◆ Record excerpts
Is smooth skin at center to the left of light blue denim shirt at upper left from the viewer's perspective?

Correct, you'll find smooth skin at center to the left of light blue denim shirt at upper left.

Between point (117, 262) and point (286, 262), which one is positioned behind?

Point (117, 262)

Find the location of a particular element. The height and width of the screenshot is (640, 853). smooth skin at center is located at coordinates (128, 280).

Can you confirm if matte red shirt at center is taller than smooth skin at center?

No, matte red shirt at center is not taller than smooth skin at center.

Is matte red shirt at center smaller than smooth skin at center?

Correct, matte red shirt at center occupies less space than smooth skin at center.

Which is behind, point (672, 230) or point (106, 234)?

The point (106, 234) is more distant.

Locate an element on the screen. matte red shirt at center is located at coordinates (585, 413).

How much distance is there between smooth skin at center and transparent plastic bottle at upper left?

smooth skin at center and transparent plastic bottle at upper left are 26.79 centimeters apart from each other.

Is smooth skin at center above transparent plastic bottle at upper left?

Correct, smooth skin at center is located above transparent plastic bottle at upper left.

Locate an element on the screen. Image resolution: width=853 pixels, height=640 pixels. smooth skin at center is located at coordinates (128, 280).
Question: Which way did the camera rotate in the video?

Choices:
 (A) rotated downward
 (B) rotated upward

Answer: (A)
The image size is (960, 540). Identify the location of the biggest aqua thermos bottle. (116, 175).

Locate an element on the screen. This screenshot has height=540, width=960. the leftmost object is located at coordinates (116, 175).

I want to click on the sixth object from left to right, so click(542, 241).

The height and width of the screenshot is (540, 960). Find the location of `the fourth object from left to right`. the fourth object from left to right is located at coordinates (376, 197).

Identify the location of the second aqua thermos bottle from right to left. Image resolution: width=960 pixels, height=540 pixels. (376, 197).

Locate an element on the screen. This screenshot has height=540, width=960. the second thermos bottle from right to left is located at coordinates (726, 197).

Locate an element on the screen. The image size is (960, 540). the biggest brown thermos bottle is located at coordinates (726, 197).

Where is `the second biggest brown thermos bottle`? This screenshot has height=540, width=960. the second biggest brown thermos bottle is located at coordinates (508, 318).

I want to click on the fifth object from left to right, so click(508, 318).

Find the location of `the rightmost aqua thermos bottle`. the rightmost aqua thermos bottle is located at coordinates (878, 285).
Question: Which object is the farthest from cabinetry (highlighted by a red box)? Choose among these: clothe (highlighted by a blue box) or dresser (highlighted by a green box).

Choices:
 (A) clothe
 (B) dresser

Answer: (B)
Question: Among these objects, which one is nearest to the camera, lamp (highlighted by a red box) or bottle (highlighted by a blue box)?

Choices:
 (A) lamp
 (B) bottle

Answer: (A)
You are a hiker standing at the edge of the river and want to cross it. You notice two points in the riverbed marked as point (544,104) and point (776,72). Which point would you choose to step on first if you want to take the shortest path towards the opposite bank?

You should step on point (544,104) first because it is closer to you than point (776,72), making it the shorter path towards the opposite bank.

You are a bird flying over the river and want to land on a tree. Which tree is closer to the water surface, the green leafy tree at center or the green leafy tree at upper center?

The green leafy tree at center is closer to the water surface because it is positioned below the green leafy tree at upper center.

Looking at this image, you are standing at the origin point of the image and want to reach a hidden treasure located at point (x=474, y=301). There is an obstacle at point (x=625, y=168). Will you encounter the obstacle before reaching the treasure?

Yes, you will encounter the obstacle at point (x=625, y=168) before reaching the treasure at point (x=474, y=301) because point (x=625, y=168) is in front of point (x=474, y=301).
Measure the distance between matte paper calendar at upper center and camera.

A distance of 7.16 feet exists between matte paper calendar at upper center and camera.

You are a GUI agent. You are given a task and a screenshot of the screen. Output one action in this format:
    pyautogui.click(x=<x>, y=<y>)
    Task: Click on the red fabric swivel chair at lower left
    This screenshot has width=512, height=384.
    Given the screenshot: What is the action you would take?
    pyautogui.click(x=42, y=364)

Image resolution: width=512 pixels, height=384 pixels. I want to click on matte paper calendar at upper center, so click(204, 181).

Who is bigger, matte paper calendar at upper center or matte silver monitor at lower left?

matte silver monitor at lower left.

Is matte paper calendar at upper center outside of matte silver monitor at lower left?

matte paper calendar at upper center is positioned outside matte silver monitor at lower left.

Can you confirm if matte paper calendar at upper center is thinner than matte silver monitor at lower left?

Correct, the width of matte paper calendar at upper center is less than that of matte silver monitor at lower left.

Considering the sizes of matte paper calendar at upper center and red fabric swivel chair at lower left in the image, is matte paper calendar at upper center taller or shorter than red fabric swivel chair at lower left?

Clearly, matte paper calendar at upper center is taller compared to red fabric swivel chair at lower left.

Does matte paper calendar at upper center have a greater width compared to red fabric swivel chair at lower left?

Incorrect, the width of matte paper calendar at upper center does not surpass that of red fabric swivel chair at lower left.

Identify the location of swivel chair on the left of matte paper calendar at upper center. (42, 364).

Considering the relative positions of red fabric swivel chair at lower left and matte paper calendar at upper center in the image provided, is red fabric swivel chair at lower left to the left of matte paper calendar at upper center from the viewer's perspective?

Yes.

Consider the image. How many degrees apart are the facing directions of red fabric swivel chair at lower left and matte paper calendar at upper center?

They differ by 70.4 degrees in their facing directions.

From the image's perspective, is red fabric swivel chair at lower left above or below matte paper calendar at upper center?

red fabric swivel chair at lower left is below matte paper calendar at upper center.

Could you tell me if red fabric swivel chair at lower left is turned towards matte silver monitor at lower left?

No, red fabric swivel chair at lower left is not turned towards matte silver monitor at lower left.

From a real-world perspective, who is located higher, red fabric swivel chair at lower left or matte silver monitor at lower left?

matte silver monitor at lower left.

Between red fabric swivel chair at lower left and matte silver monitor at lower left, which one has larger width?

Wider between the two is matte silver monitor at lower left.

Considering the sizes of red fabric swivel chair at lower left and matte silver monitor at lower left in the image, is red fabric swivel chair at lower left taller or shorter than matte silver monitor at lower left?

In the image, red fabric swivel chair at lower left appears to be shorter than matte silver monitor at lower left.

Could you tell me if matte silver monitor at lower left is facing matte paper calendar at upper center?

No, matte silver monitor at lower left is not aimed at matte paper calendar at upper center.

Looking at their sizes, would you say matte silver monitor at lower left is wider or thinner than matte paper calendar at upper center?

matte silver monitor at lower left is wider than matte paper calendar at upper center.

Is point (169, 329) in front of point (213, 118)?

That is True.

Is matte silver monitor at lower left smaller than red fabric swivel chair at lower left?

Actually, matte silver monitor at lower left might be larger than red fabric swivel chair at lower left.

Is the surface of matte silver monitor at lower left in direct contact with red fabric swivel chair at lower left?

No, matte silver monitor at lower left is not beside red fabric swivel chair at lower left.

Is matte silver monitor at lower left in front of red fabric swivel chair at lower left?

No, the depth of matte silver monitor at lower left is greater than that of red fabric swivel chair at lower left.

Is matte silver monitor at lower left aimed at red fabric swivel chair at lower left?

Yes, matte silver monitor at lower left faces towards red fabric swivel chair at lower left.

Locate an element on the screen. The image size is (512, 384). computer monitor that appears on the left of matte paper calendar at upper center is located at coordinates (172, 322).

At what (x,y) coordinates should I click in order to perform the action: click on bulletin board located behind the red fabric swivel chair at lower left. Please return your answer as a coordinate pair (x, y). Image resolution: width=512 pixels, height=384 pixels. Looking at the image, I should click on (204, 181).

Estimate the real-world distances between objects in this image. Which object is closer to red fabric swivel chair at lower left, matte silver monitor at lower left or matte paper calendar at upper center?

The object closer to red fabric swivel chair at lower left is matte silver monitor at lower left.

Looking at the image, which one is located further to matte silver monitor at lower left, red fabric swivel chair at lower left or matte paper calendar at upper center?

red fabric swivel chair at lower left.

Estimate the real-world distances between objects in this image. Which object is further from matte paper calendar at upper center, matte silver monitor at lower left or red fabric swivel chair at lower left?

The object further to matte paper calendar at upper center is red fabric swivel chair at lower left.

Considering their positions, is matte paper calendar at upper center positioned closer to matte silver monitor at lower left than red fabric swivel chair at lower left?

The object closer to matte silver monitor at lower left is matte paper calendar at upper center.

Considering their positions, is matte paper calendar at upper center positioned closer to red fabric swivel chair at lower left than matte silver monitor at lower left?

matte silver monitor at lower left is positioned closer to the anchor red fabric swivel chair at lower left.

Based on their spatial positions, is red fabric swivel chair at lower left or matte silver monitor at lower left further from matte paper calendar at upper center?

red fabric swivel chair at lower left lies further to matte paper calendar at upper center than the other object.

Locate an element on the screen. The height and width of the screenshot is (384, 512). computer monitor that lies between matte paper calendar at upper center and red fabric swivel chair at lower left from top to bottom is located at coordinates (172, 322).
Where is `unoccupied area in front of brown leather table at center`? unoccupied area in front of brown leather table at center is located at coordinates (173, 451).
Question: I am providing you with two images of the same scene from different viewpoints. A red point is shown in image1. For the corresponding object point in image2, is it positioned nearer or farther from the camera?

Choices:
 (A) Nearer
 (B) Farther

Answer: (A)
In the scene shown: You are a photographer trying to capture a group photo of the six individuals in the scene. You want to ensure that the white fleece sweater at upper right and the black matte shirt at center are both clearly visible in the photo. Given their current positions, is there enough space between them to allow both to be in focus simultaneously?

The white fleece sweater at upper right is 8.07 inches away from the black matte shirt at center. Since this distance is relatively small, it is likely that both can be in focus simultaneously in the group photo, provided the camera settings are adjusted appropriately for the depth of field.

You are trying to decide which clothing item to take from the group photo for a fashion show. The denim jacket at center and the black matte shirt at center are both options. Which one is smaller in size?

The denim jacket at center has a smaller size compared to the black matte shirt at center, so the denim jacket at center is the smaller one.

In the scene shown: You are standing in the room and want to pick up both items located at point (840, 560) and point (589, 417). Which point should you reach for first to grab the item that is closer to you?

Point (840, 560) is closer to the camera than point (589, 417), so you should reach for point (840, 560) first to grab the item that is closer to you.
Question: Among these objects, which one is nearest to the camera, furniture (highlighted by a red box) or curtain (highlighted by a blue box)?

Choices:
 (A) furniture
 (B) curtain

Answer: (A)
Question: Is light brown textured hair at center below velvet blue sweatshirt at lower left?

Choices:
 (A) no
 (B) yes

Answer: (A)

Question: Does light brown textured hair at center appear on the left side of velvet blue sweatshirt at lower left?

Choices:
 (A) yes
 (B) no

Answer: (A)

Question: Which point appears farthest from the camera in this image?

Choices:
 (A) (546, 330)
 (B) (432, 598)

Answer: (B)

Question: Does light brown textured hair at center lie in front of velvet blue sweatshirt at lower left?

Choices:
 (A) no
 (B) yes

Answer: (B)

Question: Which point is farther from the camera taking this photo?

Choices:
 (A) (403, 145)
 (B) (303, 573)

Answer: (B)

◆ Stated goal
Report every line of the records above that contains the word "transparent", copying each line in full.

◆ Result for this task
How much distance is there between smooth skin at center and transparent plastic bottle at upper left?
smooth skin at center and transparent plastic bottle at upper left are 26.79 centimeters apart from each other.
Is smooth skin at center above transparent plastic bottle at upper left?
Correct, smooth skin at center is located above transparent plastic bottle at upper left.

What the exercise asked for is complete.